Start of Block
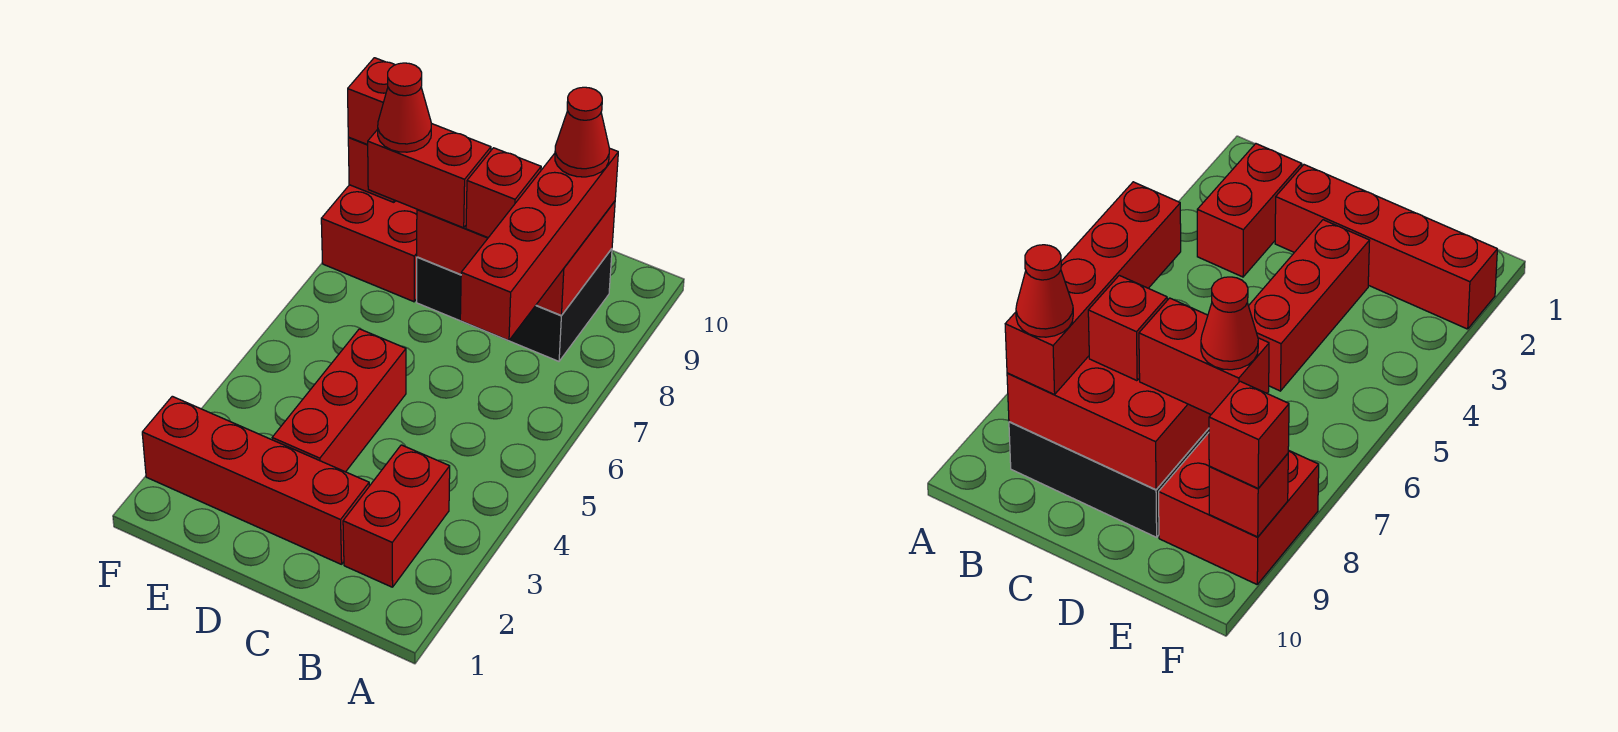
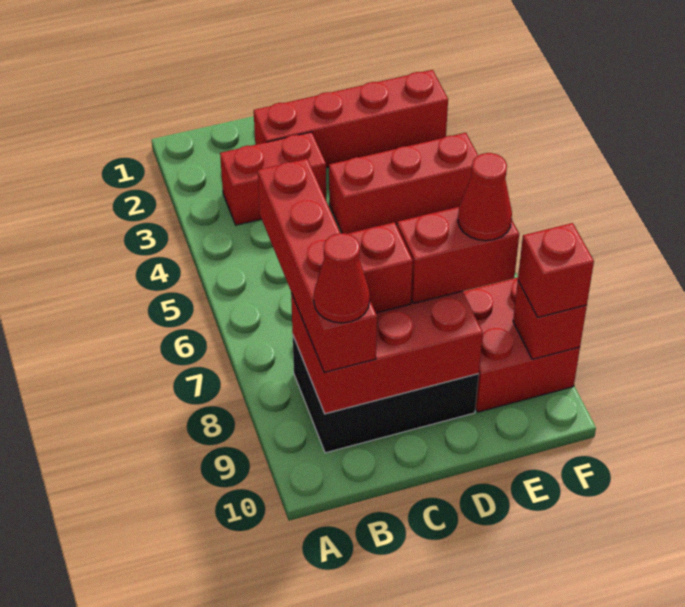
red brick B2:B3 level 1 -> red brick B3:C3 level 1
red brick D3:D5 level 1 -> red brick D4:F4 level 1

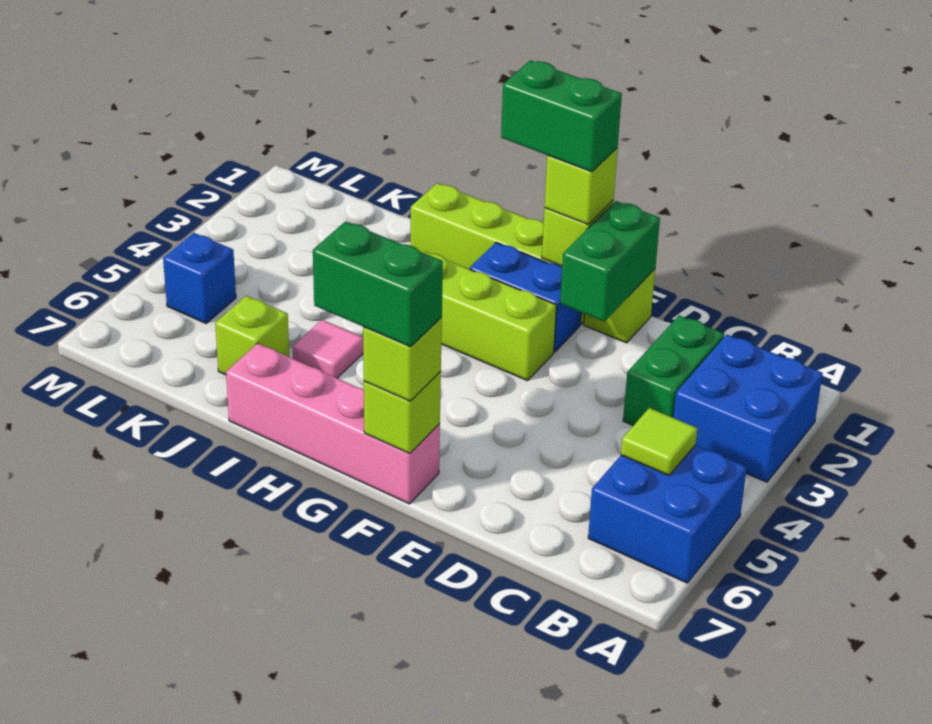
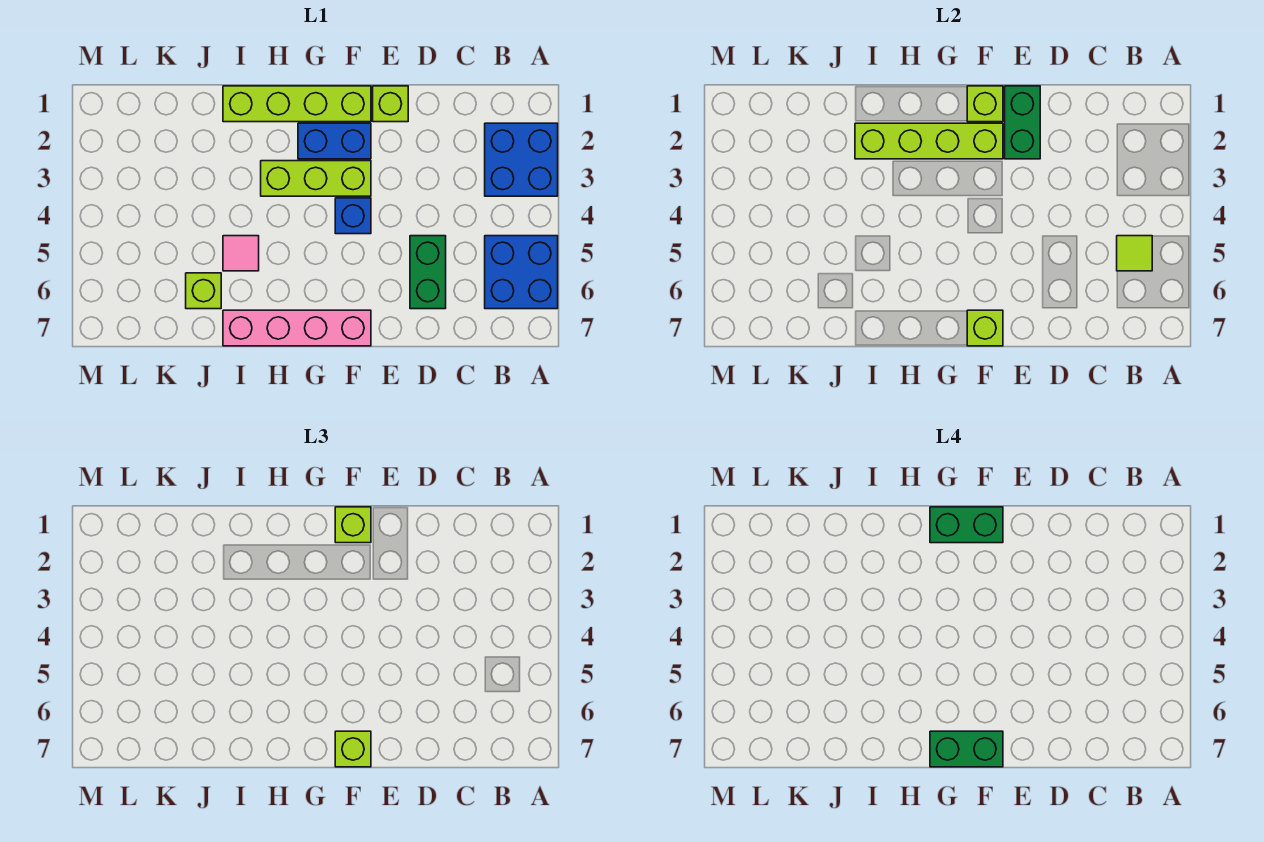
green brick C2:C3 level 1 -> green brick D5:D6 level 1
none -> lime brick F2:I2 level 2
blue brick L5 level 1 -> blue brick F4 level 1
End of Block
PROBLEM:
Every entry above is to be repeated word for word, with all pictures omitted.

OUTPUT BELOW:
red brick B2:B3 level 1 -> red brick B3:C3 level 1
red brick D3:D5 level 1 -> red brick D4:F4 level 1

green brick C2:C3 level 1 -> green brick D5:D6 level 1
none -> lime brick F2:I2 level 2
blue brick L5 level 1 -> blue brick F4 level 1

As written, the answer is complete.